### [Task statement]
The entries below should be repeated exactly, with no pictures carried over.

[Change detection outputs]
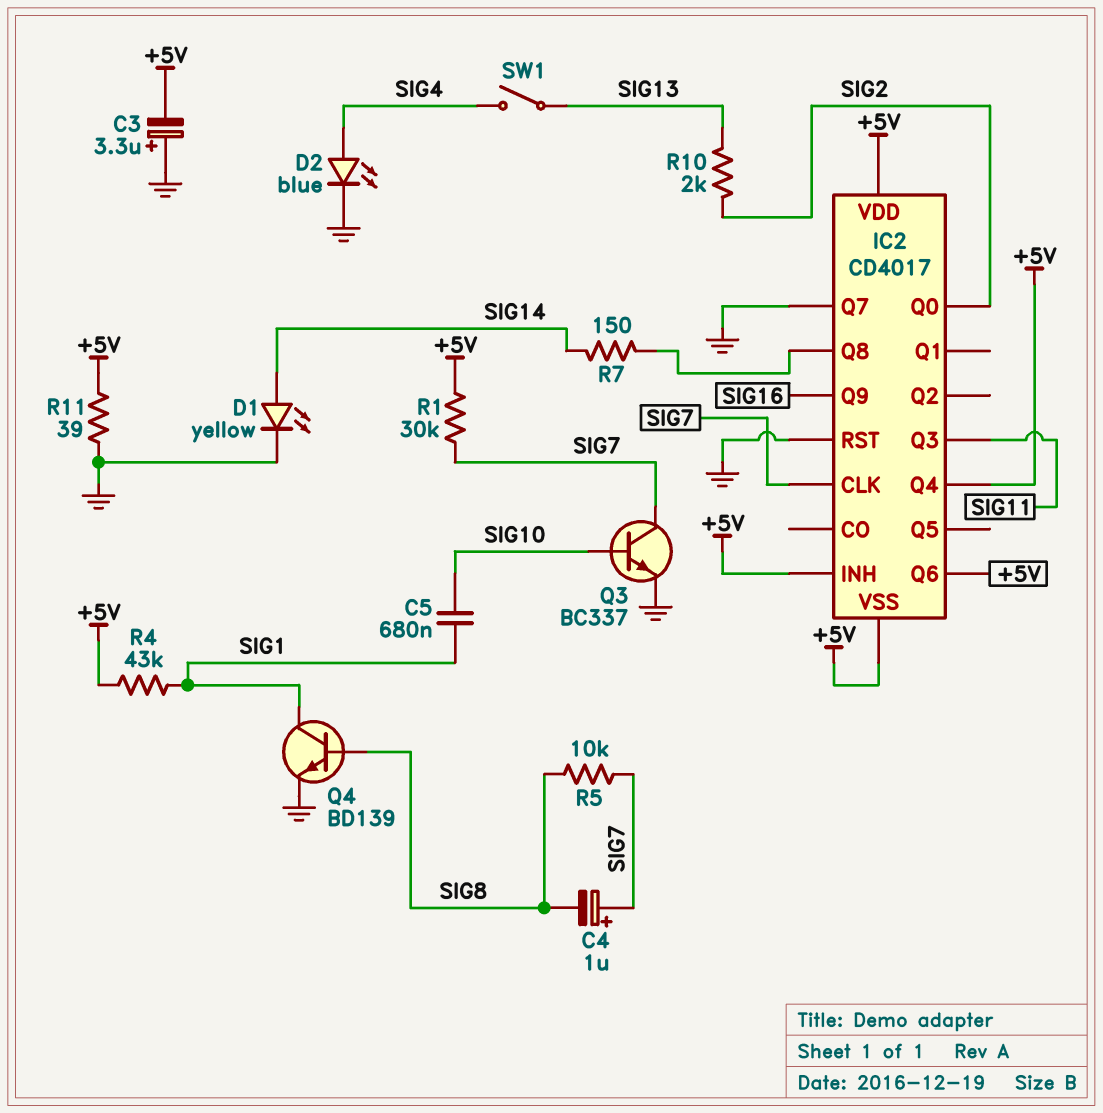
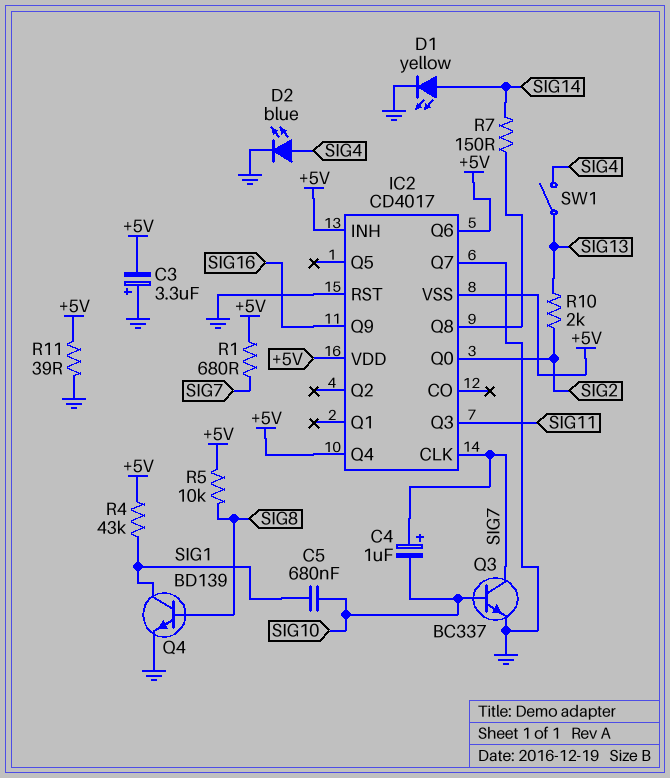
C4: 1uF (plus SIG7, minus SIG8) -> 1uF (plus SIG7, minus SIG10)
R1: 30k (+5V, SIG7) -> 680 (+5V, SIG7)
R5: 10k (SIG7, SIG8) -> 10k (+5V, SIG8)

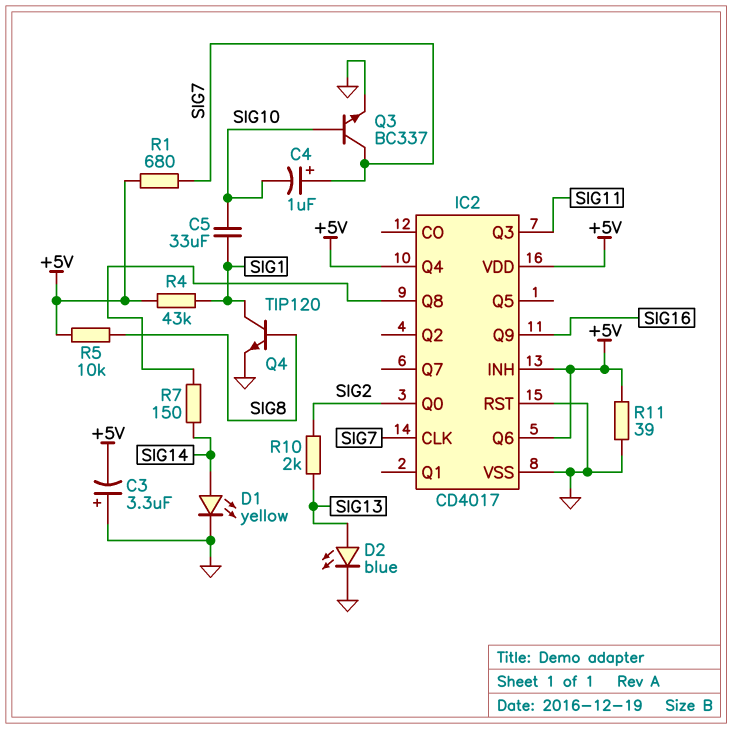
C5: 680nF (SIG1, SIG10) -> 33uF (SIG1, SIG10)
D2: LED blue (A SIG4, K GND) -> LED blue (A SIG13, K GND)
IC2 pin Q7: GND -> none
IC2 pin VSS: +5V -> GND
Q4: NPN BD139 (B SIG8, C SIG1, E GND) -> NPN TIP120 (B SIG8, C SIG1, E GND)
SW1: switch (SIG4, SIG13) -> none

### [Response]
C4: 1uF (plus SIG7, minus SIG8) -> 1uF (plus SIG7, minus SIG10)
R1: 30k (+5V, SIG7) -> 680 (+5V, SIG7)
R5: 10k (SIG7, SIG8) -> 10k (+5V, SIG8)

C5: 680nF (SIG1, SIG10) -> 33uF (SIG1, SIG10)
D2: LED blue (A SIG4, K GND) -> LED blue (A SIG13, K GND)
IC2 pin Q7: GND -> none
IC2 pin VSS: +5V -> GND
Q4: NPN BD139 (B SIG8, C SIG1, E GND) -> NPN TIP120 (B SIG8, C SIG1, E GND)
SW1: switch (SIG4, SIG13) -> none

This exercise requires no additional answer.